Your answer should hold all lines of the entries that include the word "yellow".

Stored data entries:
Content starts

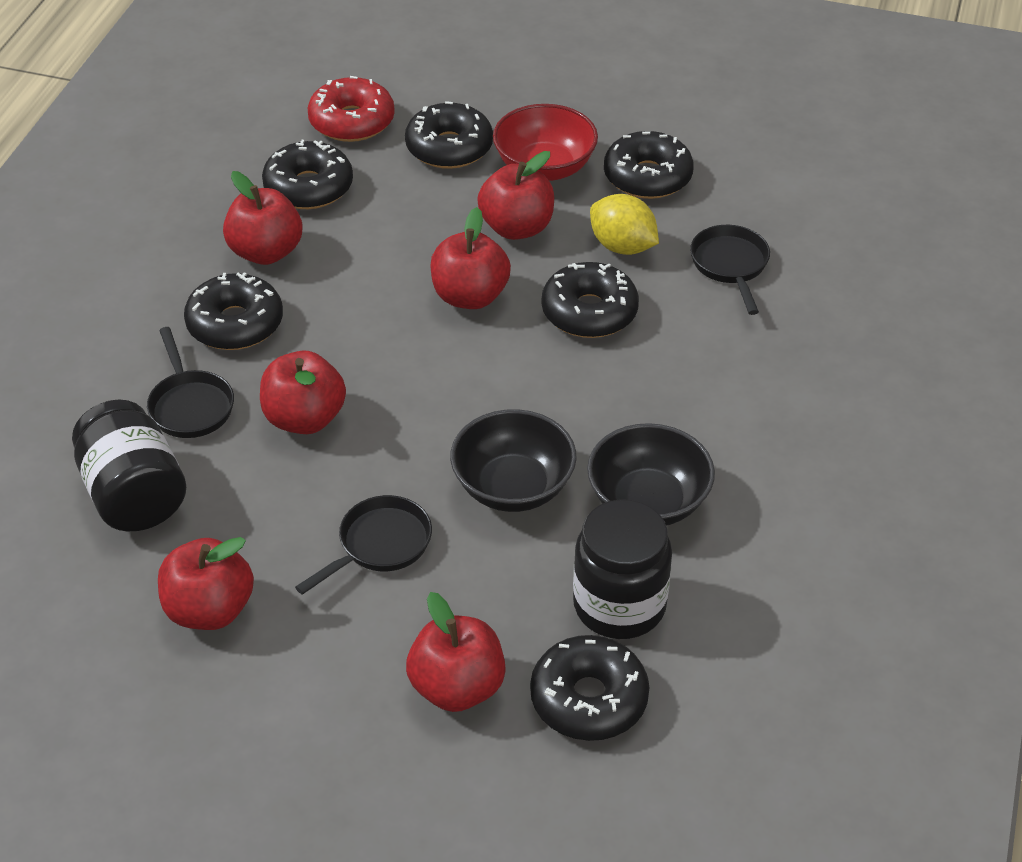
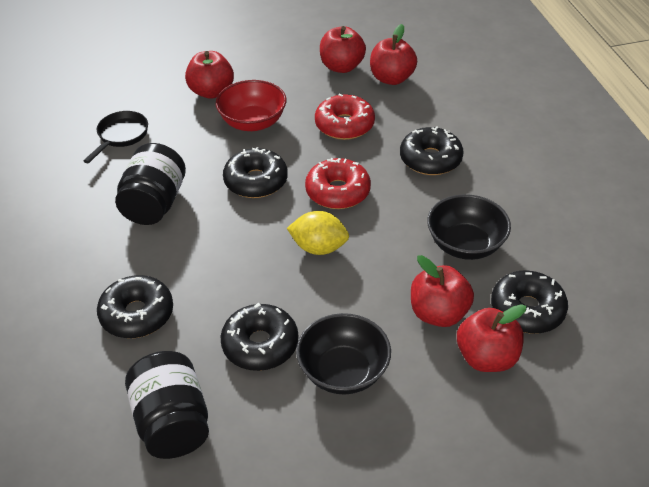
black donut: 6 -> 5
black pan: 3 -> 1
red apple: 6 -> 5
red donut: 1 -> 2

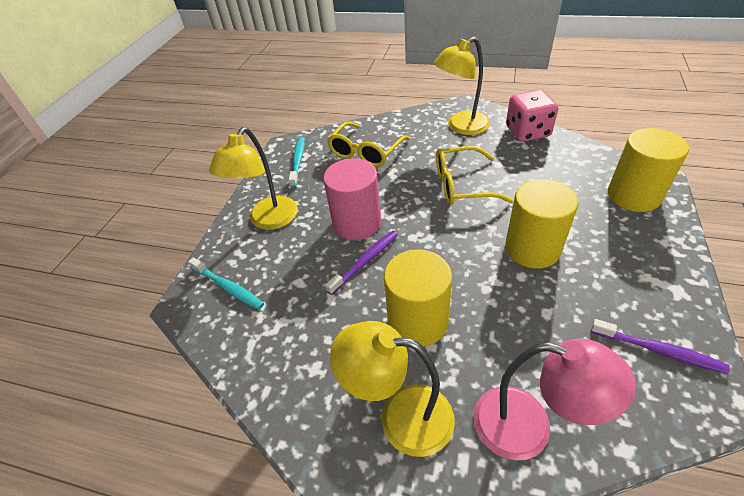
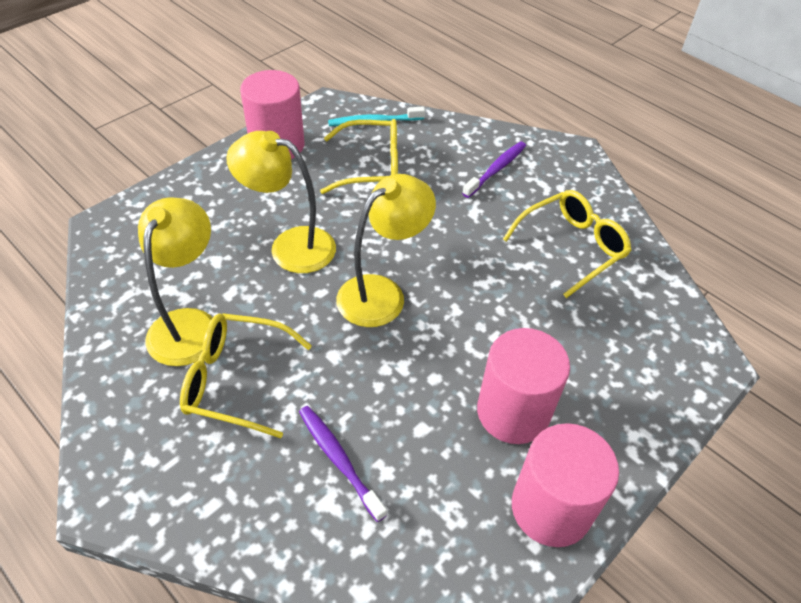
pink cylinder: 1 -> 3
pink dice: 1 -> 0
pink lamp: 1 -> 0
turquoise toothbrush: 2 -> 1
yellow cylinder: 3 -> 0
yellow glasses: 2 -> 3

Content ends

• Exercise result:
yellow cylinder: 3 -> 0
yellow glasses: 2 -> 3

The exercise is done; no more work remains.